■ What the task asks
Tally the lines in the entries below that contain the string "LilyPond". Reply with the number alone.

■ Working data

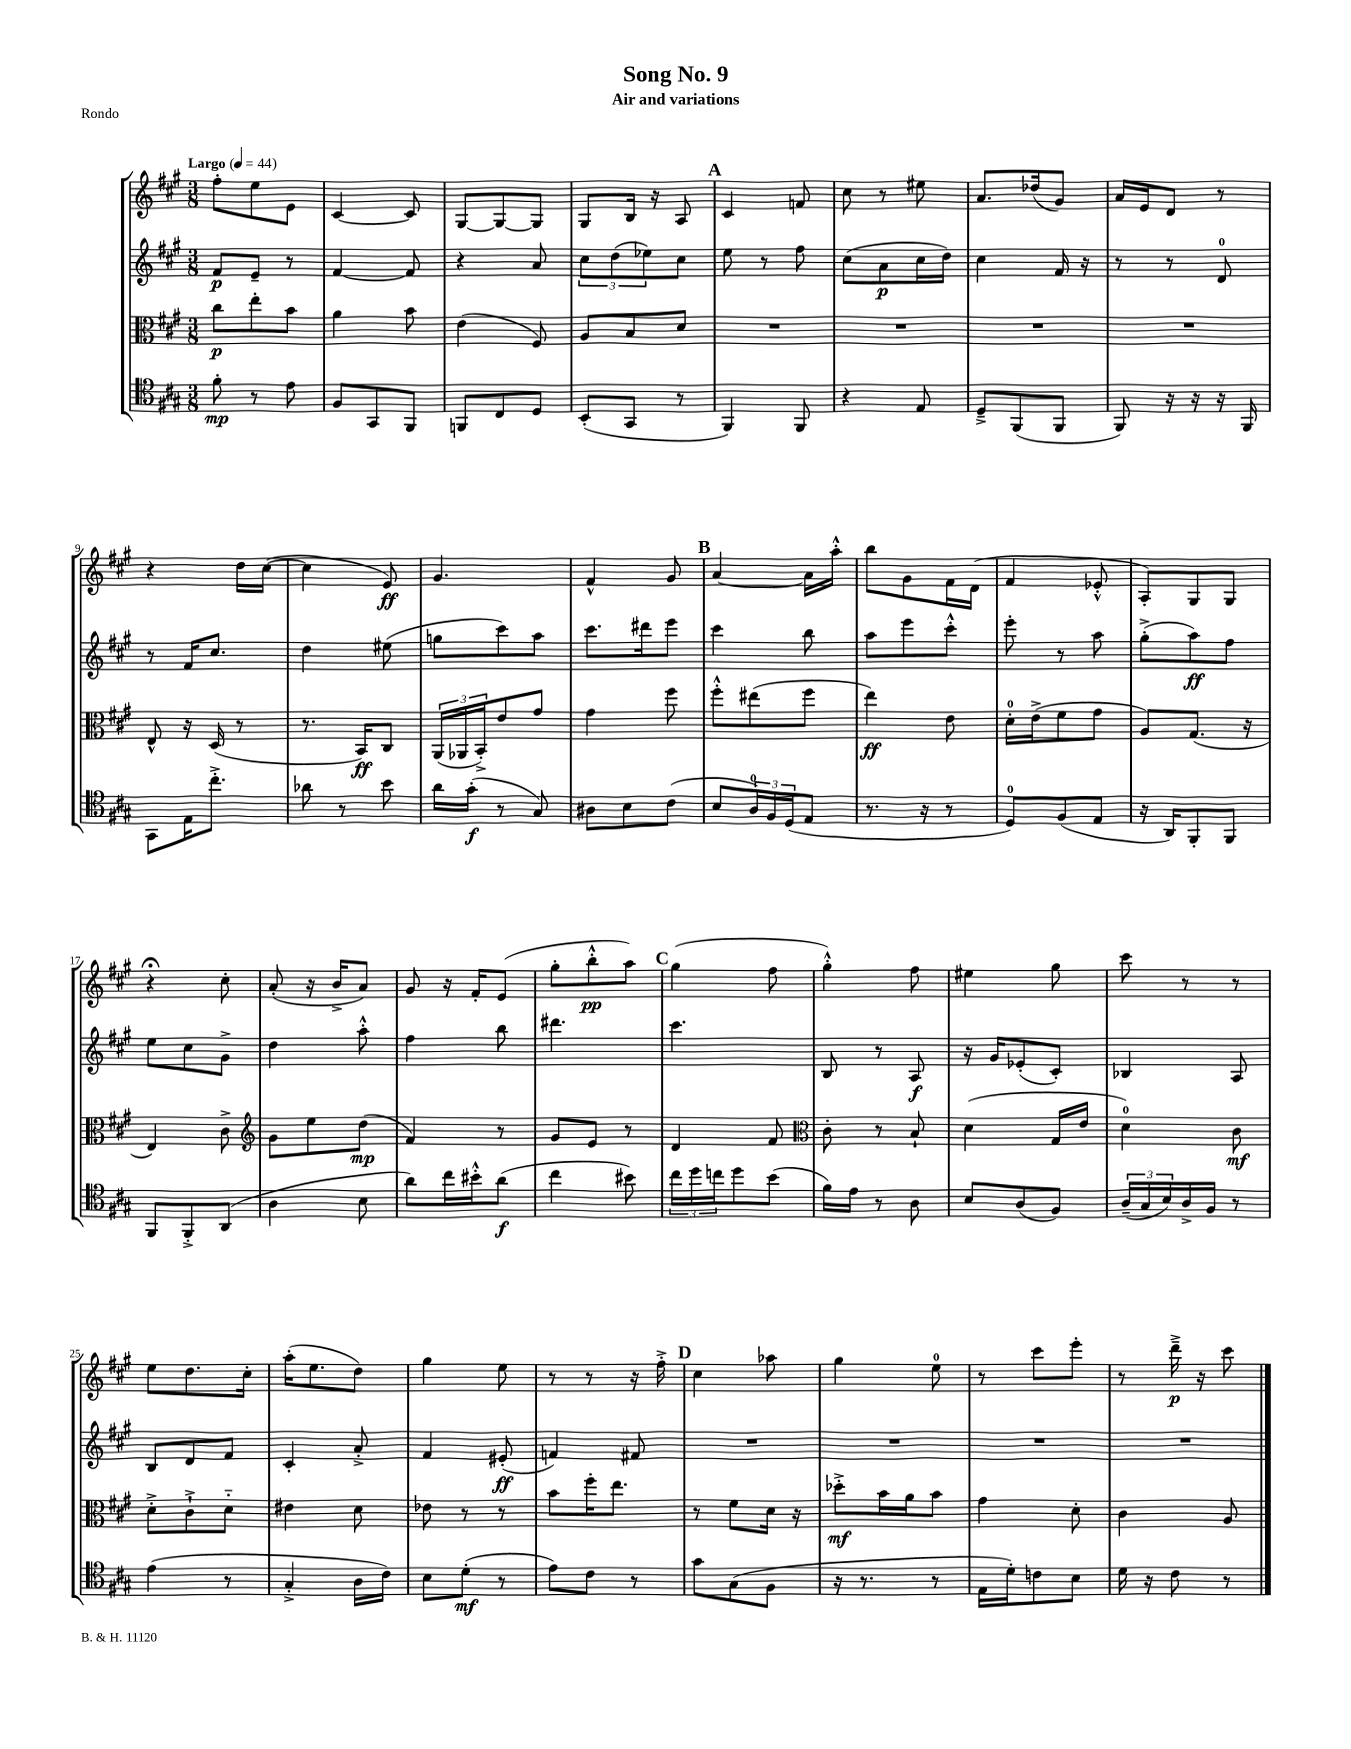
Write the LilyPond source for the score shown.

--

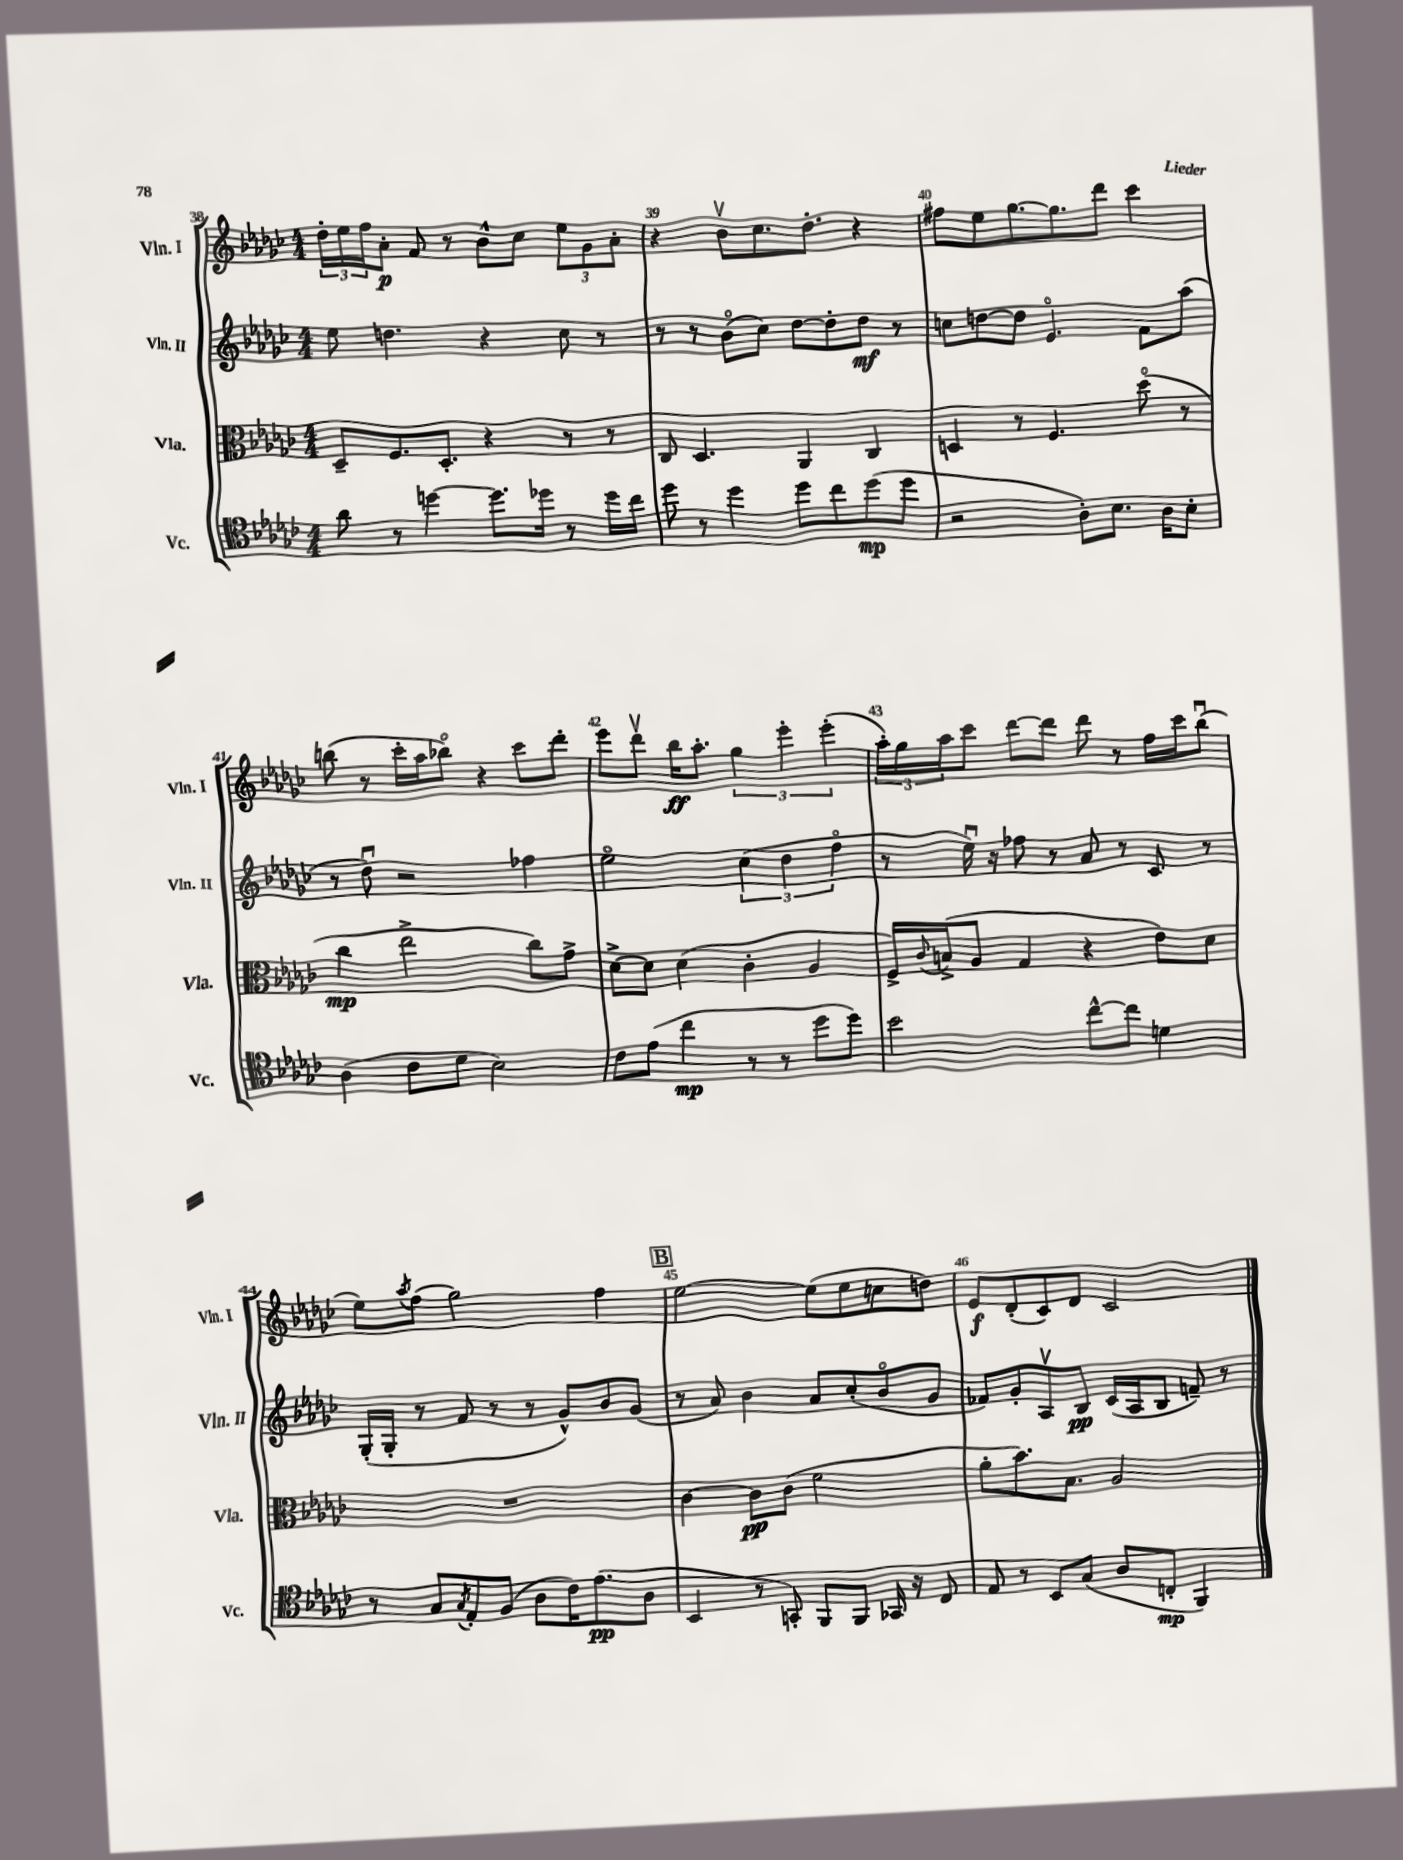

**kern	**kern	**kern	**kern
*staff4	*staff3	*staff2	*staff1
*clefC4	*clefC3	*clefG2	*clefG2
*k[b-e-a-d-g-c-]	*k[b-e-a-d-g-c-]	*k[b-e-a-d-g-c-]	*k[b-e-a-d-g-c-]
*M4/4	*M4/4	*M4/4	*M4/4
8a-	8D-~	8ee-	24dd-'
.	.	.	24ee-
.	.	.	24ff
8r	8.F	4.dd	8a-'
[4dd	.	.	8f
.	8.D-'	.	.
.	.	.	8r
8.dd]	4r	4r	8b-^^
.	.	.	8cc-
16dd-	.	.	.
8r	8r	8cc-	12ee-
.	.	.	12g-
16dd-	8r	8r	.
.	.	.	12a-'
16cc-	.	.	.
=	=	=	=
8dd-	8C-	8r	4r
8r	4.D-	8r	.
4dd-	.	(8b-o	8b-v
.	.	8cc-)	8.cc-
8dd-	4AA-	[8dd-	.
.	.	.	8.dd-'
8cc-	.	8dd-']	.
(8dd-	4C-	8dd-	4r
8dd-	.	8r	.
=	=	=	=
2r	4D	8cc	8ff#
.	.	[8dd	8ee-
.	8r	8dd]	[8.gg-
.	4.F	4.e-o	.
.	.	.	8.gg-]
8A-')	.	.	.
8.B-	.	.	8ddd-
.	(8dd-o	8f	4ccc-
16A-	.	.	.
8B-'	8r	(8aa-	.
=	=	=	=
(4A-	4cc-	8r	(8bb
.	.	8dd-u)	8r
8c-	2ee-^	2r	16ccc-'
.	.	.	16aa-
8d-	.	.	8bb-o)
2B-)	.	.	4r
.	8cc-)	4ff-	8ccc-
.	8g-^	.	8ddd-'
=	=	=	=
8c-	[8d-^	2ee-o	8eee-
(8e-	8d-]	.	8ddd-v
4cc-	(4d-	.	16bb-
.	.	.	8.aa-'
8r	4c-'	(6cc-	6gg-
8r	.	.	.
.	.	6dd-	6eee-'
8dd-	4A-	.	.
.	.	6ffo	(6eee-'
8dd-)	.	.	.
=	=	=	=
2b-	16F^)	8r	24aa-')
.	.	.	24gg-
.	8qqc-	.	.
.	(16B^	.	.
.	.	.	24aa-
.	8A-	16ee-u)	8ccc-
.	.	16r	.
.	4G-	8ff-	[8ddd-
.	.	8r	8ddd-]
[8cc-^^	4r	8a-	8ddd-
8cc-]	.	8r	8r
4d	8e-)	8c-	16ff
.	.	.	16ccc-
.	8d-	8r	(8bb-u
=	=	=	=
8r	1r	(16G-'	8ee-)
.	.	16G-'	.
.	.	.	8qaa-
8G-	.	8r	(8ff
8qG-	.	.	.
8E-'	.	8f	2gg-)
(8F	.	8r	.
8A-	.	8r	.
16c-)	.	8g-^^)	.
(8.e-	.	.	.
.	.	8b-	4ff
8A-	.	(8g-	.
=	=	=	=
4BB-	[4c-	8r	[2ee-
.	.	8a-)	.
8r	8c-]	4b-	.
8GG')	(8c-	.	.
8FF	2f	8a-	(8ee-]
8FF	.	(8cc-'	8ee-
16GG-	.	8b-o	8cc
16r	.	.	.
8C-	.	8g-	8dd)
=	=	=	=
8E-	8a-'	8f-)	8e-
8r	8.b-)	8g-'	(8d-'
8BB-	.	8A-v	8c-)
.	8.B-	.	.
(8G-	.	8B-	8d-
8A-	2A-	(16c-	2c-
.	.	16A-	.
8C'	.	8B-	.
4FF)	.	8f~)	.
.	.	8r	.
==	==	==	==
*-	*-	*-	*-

■ Result
1